_Exercise brief:_ Show all lines from the material that carry the word "none".

_Given entries:_
********************

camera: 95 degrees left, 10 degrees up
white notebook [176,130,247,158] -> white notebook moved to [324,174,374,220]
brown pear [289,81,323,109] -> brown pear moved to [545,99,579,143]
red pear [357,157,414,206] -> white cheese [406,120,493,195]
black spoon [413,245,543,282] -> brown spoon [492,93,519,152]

********************

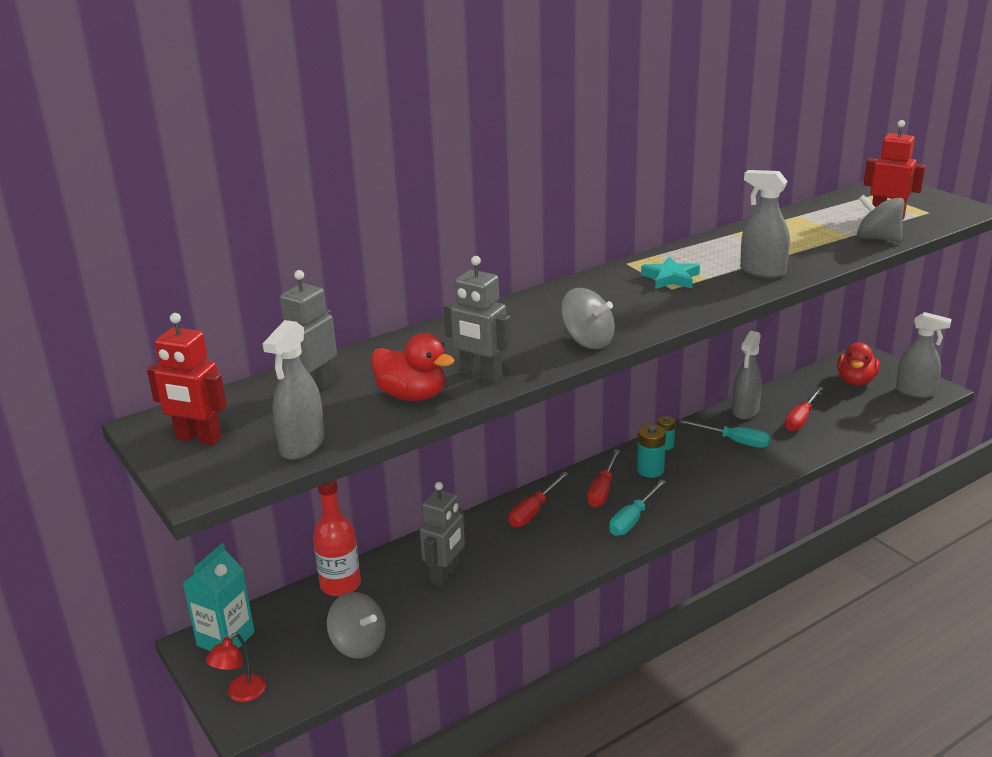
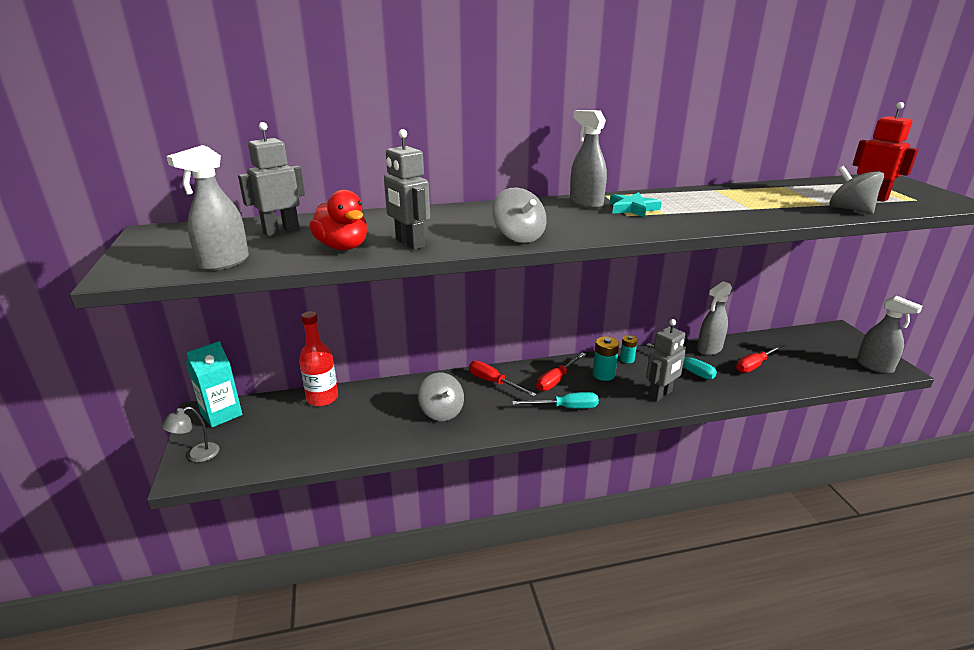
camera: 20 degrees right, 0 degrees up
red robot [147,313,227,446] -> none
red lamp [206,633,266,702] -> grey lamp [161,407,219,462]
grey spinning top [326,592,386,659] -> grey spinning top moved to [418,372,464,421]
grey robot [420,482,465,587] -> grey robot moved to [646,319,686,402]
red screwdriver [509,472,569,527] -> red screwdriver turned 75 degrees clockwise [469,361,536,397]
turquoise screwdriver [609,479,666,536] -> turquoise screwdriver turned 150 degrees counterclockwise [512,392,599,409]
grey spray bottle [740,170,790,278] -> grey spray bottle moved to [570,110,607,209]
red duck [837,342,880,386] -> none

********************

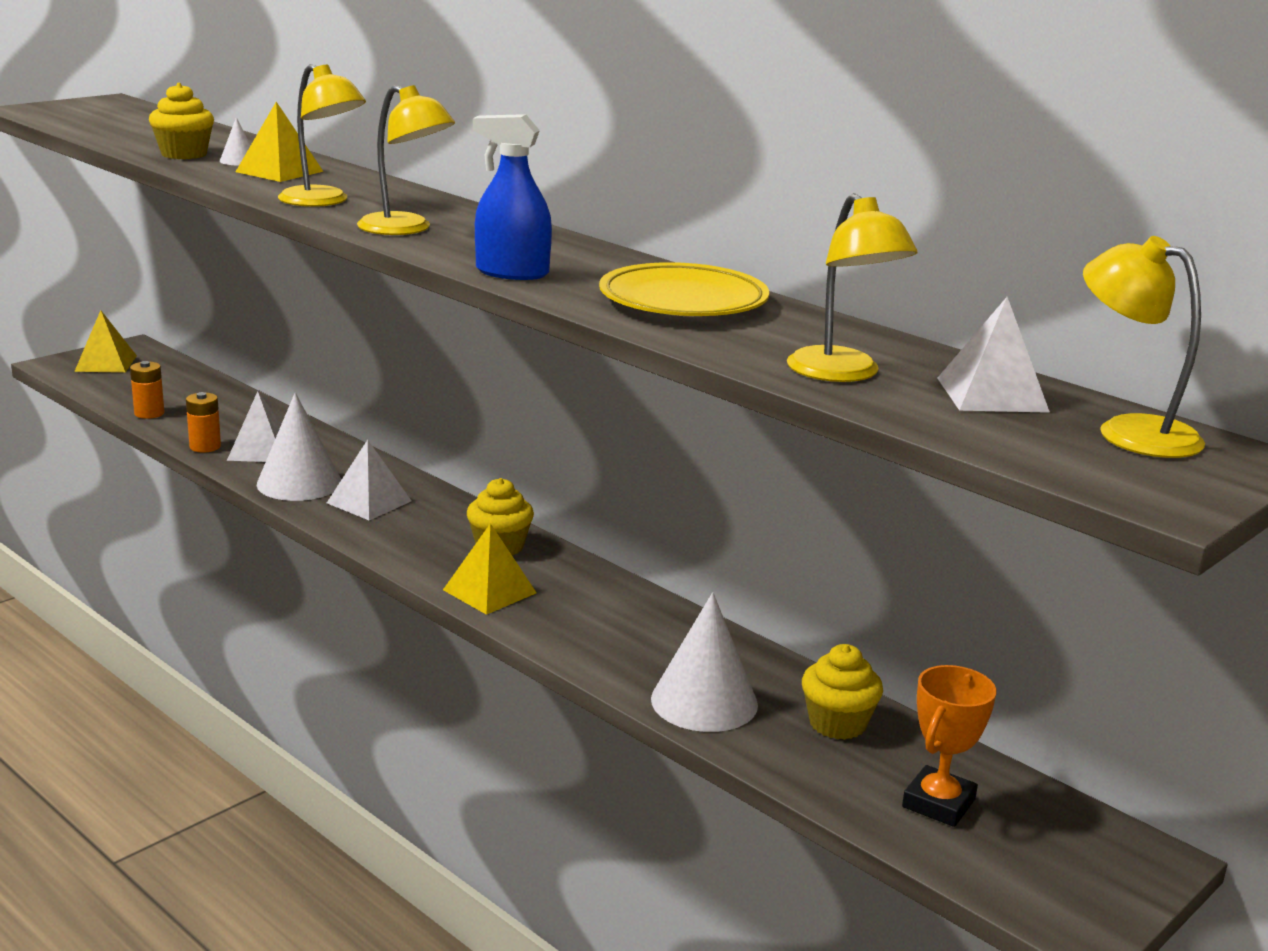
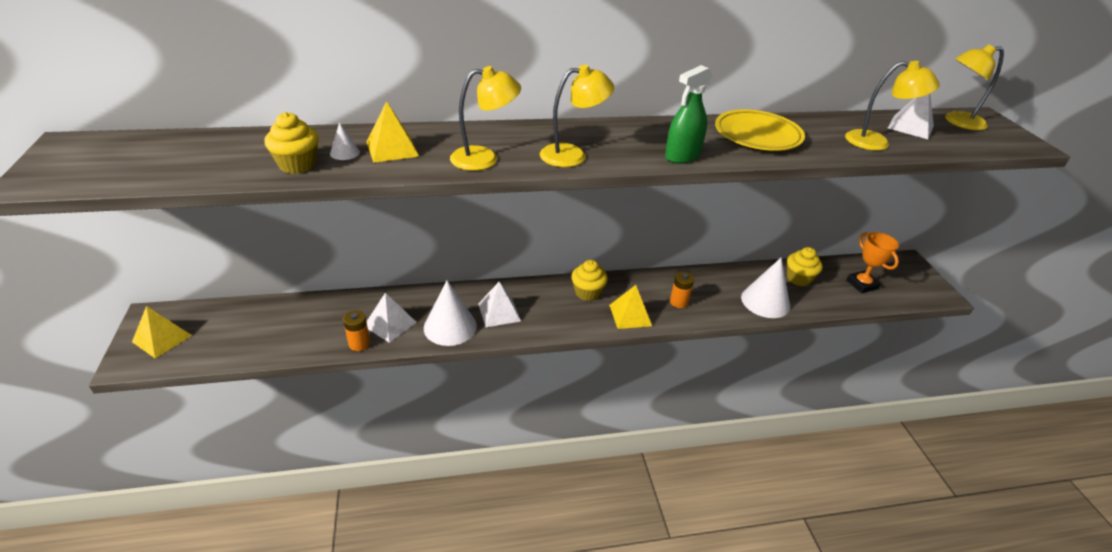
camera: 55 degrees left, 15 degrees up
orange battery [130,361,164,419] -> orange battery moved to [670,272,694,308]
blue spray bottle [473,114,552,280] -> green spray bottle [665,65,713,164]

********************

_Solution:_
red robot [147,313,227,446] -> none
red duck [837,342,880,386] -> none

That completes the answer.